» **TASK GOAL**
Please find every line in the entries below that contains the string "degrees", and copy it.

TASK DATA below:

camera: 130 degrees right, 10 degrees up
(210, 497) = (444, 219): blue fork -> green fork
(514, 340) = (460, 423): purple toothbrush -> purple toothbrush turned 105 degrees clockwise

End of TASK DATA.
TASK DATA below:

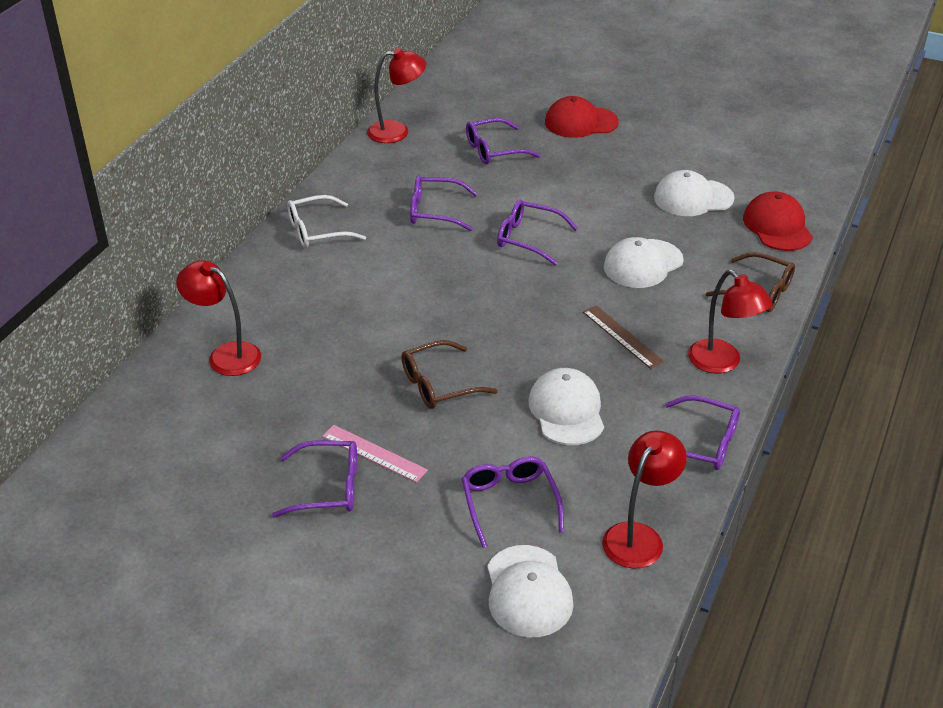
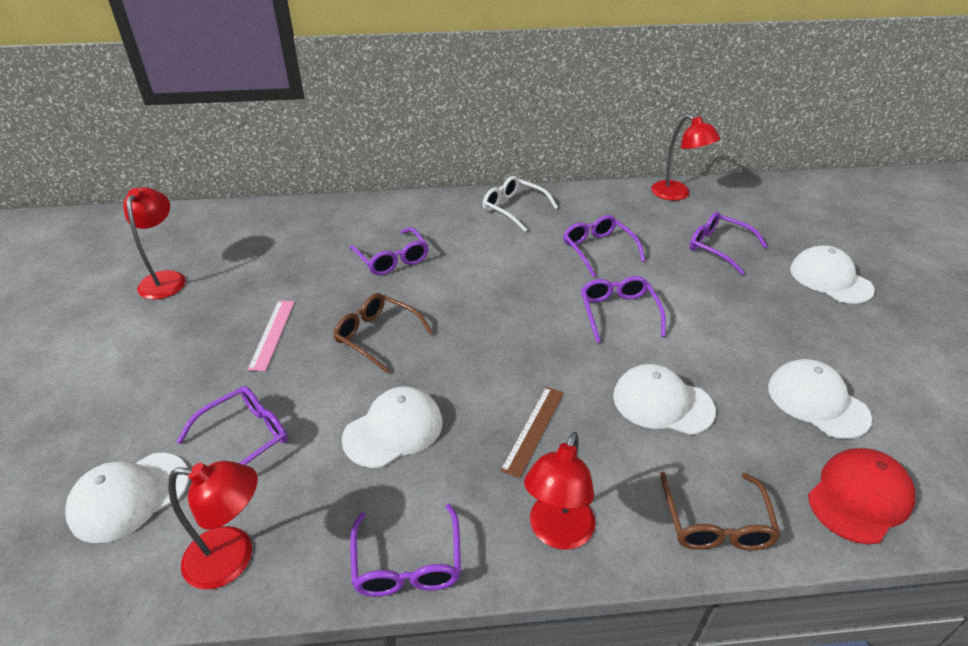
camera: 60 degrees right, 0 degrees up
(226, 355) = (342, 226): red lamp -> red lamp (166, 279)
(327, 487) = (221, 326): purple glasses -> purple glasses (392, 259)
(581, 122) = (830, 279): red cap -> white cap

End of TASK DATA.

» **ANSWER BOX**
camera: 130 degrees right, 10 degrees up
(514, 340) = (460, 423): purple toothbrush -> purple toothbrush turned 105 degrees clockwise
camera: 60 degrees right, 0 degrees up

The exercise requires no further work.